DESCRIPTION OF THE TASK » In the part of the material that opens with the line containing "Looking at the image, which one is located closer to light" and closes with the line containing "dark wood dresser at left is positioned", change "dresser" to "cabinet" and keep everything else the same. Give back only that part.
--- start MATERIAL FOR THIS EXERCISE ---
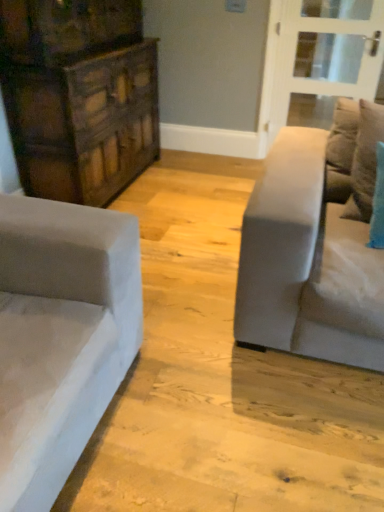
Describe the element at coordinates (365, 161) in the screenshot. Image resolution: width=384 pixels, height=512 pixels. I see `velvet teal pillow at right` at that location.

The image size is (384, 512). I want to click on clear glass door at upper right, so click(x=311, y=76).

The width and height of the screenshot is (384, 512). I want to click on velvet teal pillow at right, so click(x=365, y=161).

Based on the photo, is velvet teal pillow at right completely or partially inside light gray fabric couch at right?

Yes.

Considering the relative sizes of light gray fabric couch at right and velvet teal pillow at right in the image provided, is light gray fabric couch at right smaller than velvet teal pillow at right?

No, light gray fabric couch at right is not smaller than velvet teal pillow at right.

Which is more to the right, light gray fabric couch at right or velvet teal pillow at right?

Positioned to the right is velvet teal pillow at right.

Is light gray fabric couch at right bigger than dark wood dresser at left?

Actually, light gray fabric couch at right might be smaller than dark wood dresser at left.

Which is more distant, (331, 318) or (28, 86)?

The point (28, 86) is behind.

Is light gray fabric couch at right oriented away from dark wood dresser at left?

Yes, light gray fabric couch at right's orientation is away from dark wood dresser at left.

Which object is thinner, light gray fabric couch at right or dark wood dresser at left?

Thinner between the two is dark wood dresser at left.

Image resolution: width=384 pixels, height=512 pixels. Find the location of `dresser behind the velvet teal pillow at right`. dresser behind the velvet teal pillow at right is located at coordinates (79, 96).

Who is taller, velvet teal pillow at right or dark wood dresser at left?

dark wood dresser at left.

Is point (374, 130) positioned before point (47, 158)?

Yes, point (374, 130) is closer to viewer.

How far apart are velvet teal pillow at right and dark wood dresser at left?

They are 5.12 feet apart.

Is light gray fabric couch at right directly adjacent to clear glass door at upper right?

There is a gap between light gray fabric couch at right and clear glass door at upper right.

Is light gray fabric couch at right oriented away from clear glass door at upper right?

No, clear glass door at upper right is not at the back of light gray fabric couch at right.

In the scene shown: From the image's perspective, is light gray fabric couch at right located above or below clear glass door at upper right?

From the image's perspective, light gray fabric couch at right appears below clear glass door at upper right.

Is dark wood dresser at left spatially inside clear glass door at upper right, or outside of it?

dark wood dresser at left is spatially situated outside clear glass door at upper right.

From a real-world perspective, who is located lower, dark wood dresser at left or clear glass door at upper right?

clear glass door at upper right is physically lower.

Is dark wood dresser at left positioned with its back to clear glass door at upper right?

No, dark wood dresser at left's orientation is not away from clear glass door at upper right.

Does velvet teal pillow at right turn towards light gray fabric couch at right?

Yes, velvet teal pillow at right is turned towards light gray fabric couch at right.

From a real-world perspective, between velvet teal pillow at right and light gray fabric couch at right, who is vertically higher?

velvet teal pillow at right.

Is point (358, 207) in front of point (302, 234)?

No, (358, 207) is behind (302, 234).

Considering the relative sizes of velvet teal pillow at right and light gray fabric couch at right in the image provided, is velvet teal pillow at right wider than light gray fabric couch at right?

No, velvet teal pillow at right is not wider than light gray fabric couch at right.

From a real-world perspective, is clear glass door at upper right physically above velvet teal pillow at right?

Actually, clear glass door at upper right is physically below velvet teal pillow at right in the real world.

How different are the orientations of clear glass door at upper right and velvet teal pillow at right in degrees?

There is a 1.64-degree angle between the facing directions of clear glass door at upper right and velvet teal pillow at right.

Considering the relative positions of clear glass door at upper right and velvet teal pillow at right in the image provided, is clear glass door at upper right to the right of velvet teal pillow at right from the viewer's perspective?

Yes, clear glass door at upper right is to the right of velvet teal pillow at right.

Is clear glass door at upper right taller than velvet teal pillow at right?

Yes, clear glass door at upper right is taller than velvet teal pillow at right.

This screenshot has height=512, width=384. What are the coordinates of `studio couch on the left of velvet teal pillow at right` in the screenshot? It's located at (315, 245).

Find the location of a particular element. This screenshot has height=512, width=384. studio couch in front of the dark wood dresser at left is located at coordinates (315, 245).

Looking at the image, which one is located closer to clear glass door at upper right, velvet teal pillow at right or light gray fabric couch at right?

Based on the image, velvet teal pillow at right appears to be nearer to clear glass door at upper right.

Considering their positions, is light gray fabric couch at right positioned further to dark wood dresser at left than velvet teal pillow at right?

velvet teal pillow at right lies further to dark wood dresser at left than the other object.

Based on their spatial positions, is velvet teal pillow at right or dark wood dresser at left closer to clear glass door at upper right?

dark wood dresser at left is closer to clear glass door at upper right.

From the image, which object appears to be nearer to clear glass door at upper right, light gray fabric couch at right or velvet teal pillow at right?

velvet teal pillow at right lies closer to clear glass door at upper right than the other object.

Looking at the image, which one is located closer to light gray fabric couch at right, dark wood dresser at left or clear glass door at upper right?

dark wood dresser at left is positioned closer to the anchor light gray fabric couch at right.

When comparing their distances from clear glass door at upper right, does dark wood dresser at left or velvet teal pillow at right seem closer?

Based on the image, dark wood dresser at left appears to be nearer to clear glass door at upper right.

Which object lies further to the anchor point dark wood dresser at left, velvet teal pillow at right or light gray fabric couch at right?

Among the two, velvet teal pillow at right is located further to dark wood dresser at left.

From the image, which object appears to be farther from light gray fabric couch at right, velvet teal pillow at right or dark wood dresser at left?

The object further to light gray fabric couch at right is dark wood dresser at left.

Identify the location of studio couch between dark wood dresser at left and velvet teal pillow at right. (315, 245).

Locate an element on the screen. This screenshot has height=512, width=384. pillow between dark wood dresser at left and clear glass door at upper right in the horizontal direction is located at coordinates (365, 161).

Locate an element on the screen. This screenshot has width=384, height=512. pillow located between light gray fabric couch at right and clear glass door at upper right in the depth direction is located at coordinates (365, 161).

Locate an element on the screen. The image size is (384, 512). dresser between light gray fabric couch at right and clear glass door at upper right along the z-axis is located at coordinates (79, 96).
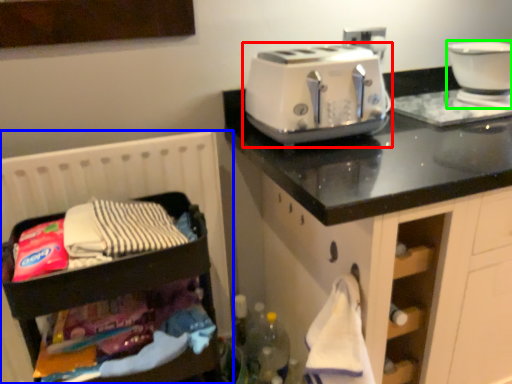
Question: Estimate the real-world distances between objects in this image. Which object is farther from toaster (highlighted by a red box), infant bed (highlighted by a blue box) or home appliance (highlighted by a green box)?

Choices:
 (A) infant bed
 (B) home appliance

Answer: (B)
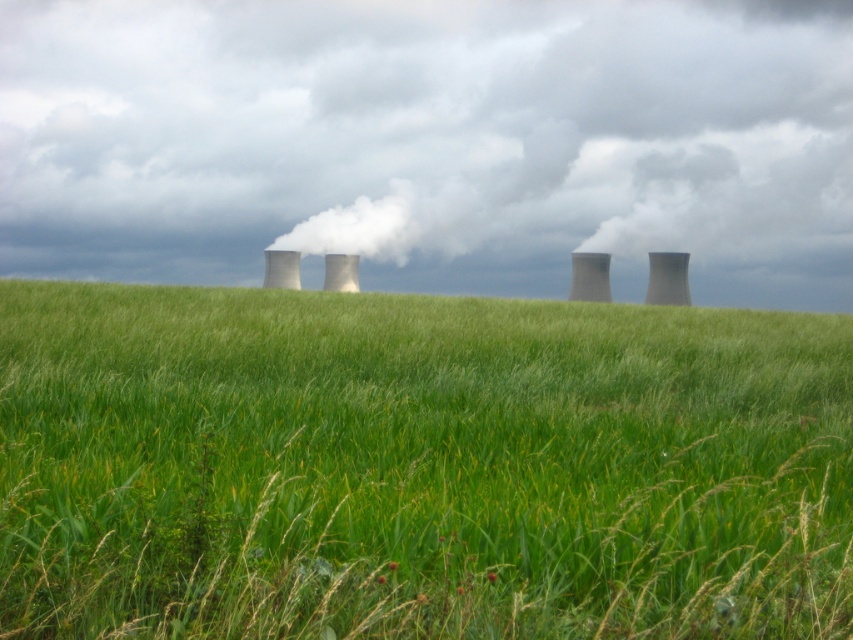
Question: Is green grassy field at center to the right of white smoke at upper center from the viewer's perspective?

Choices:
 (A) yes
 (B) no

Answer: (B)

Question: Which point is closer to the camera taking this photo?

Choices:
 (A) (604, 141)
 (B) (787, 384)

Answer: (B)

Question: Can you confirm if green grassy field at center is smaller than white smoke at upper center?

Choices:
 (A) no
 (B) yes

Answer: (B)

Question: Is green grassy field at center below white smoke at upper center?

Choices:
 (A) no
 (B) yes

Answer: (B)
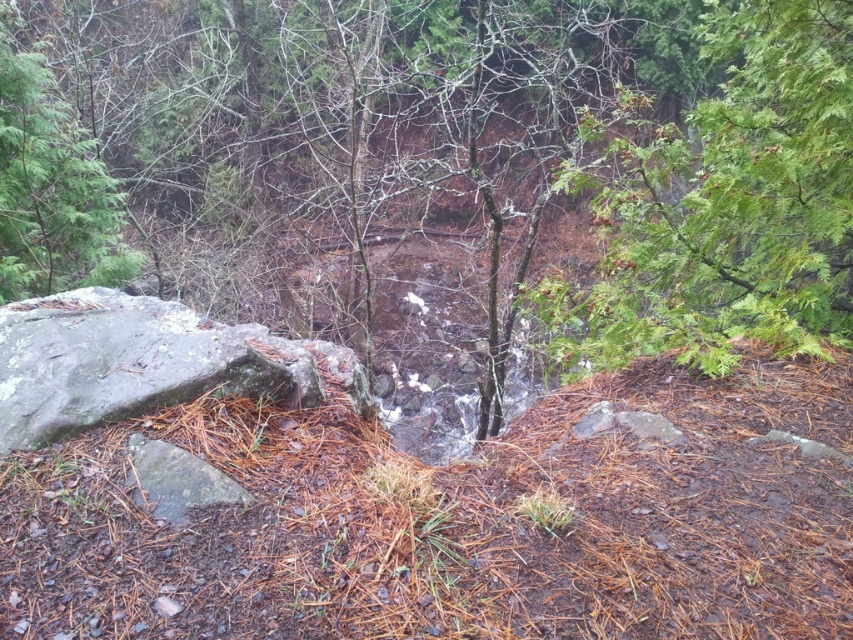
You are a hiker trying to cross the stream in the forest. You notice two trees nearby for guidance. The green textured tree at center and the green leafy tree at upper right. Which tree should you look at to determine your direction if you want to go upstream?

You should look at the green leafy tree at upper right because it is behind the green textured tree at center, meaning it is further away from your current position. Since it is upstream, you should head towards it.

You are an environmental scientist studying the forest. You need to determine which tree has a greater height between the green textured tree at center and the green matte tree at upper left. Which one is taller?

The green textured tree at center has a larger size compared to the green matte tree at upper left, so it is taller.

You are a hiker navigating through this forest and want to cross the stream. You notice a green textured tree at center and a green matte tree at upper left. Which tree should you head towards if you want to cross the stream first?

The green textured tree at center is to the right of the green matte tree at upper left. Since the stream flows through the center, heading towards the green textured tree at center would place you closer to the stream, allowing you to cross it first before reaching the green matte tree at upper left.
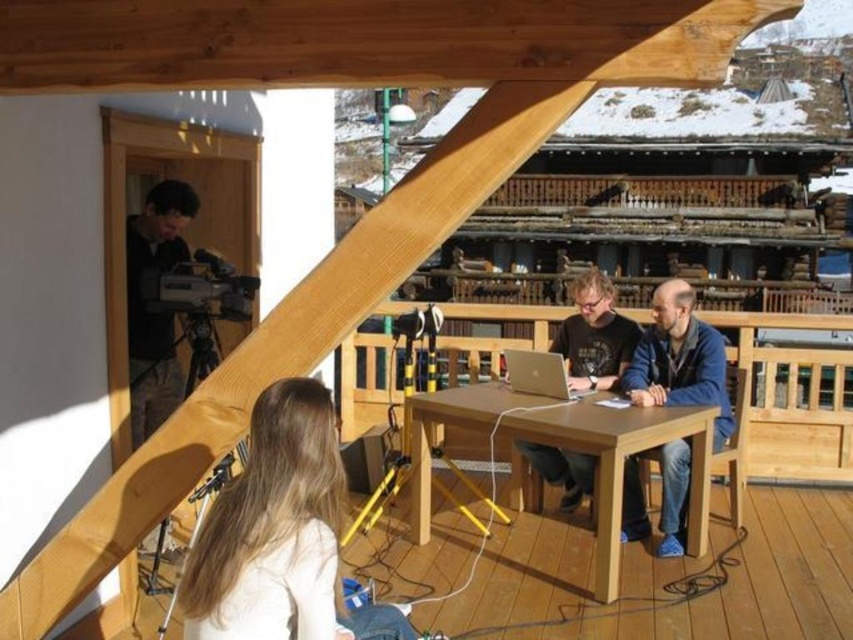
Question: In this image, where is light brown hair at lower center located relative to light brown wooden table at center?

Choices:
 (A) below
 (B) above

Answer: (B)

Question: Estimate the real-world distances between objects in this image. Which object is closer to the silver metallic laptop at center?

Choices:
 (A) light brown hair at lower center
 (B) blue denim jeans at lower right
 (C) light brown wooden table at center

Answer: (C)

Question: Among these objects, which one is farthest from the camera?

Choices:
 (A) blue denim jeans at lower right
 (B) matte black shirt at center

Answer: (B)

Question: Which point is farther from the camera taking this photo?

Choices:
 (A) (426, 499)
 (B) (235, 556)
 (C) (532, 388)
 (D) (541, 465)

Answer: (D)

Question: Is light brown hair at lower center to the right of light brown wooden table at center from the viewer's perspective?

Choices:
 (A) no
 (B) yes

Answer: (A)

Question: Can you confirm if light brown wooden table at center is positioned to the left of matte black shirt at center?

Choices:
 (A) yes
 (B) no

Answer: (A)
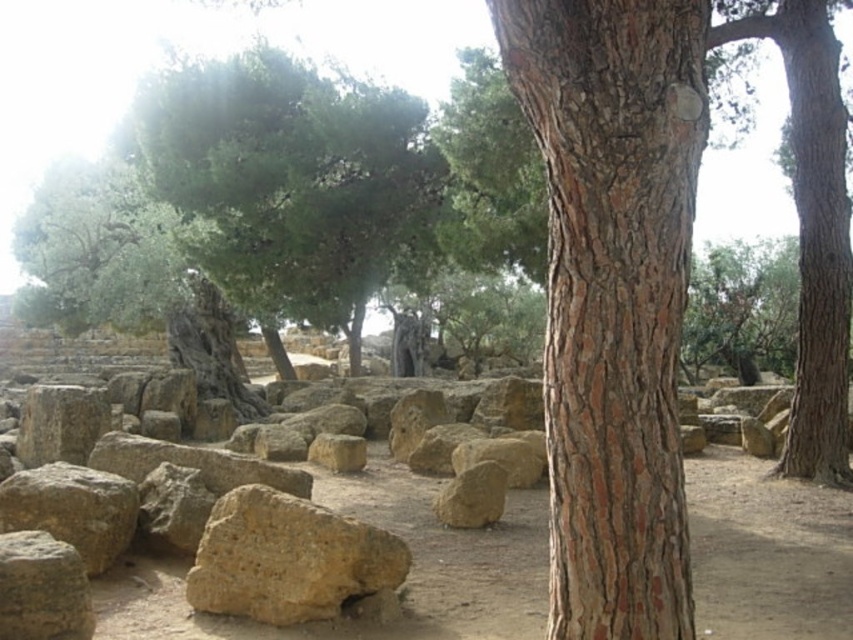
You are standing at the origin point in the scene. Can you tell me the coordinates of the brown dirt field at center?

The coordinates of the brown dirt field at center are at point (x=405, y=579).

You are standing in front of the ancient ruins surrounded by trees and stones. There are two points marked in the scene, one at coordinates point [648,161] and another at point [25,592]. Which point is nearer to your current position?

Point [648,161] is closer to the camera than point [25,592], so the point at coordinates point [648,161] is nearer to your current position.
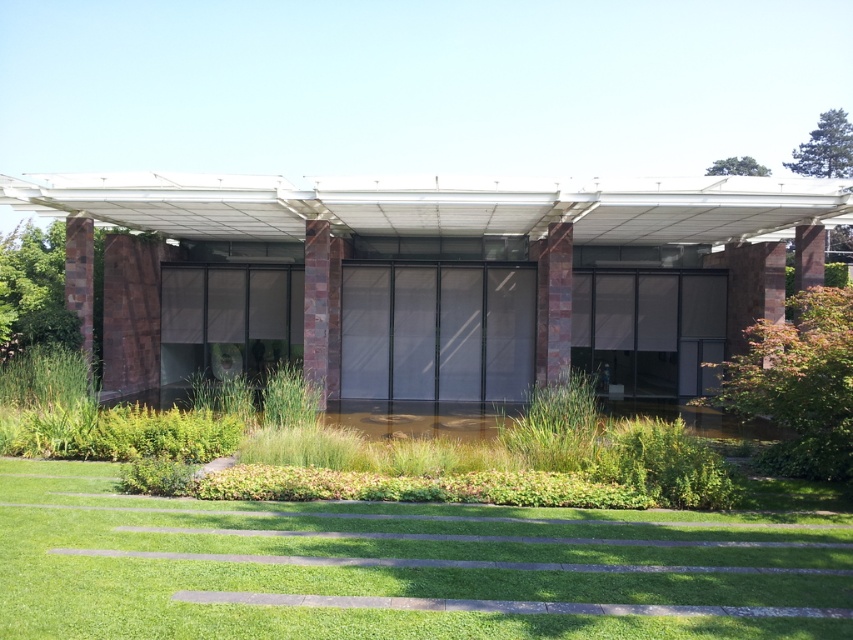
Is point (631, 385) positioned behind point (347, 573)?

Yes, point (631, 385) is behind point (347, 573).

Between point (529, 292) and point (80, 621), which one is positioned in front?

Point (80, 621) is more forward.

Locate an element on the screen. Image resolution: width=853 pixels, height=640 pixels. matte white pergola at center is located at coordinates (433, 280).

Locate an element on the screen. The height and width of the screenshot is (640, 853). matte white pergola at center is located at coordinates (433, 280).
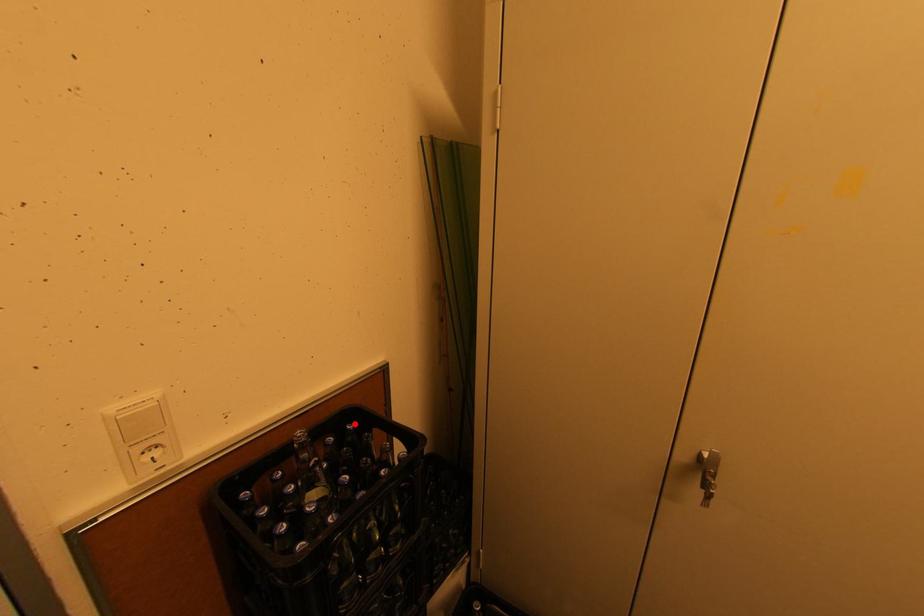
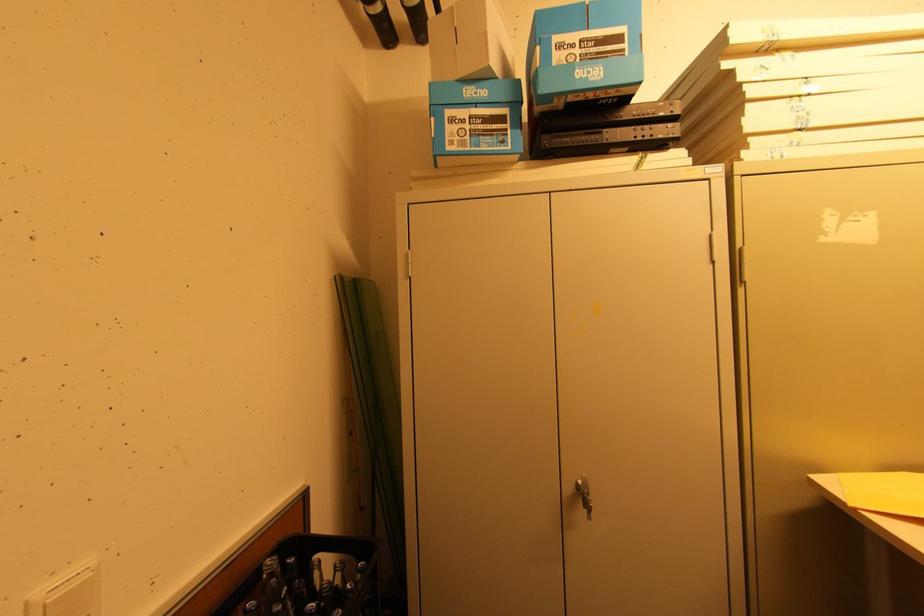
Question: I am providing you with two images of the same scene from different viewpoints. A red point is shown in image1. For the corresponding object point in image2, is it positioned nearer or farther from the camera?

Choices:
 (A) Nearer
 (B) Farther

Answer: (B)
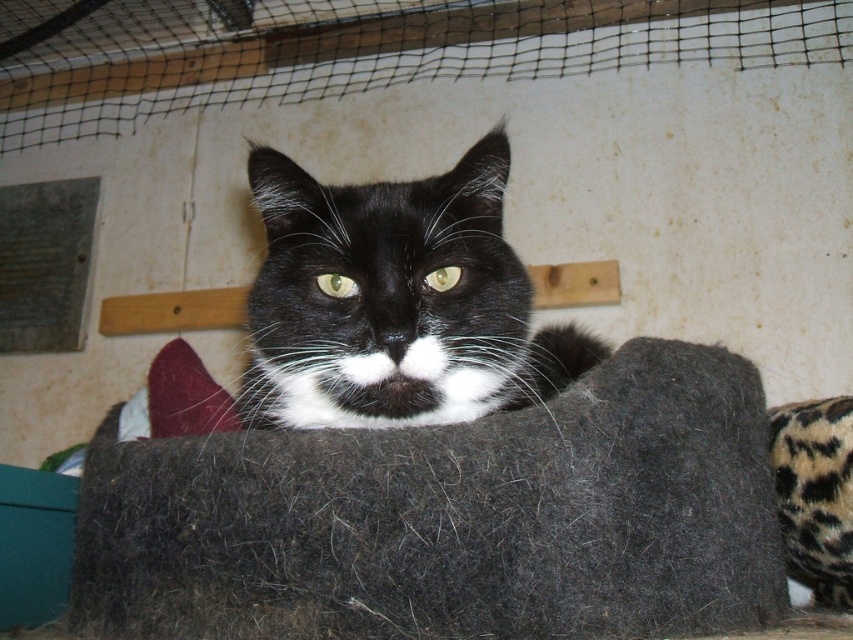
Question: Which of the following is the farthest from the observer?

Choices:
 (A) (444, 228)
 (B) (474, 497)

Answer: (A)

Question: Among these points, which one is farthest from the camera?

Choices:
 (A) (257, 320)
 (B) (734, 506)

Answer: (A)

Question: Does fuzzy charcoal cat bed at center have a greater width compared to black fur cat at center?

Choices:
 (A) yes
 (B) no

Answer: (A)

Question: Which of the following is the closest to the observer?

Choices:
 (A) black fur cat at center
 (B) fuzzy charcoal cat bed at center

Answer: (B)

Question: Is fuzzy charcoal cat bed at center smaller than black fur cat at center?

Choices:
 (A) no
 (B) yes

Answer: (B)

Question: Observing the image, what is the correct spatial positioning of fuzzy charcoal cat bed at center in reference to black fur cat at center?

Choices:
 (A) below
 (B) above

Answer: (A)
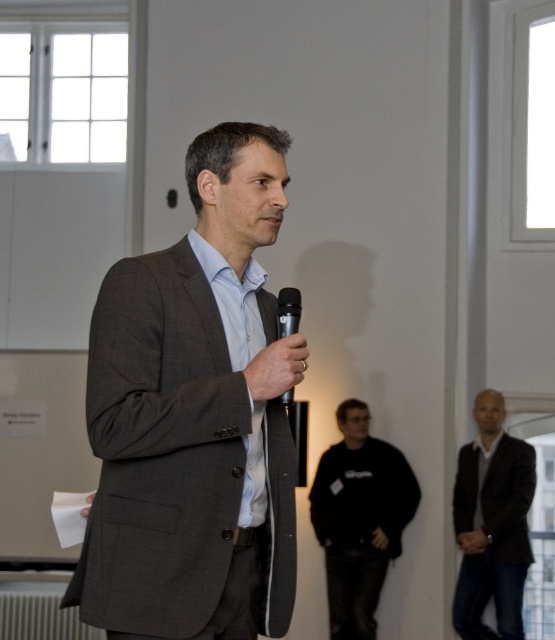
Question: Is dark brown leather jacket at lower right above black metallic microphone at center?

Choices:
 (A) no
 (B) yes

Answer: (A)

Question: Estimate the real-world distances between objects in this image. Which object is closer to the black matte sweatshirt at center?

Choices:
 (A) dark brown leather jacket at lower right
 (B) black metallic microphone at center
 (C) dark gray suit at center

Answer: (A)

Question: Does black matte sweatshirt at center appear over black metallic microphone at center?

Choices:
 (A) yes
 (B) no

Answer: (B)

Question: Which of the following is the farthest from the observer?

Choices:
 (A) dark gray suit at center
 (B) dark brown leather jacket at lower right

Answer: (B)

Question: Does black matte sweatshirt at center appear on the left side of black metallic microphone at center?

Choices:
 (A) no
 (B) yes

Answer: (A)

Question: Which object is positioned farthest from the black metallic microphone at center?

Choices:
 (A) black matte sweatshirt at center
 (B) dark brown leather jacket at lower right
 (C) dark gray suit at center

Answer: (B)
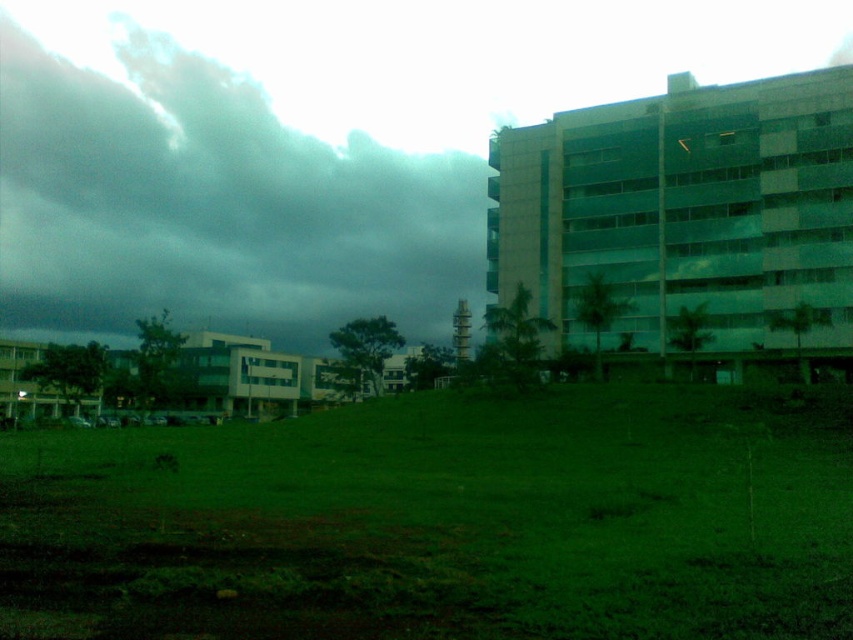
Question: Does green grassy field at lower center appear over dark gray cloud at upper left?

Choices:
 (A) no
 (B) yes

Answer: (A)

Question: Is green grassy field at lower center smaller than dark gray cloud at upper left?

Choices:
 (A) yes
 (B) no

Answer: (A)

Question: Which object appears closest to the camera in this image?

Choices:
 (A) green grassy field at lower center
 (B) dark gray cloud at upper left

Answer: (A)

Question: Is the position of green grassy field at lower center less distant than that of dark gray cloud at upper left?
--- end MATERIAL FOR THIS EXERCISE ---
CORRECT RESPONSE »
Looking at the image, which one is located closer to light gray fabric couch at right, dark wood cabinet at left or clear glass door at upper right?

dark wood cabinet at left is positioned closer to the anchor light gray fabric couch at right.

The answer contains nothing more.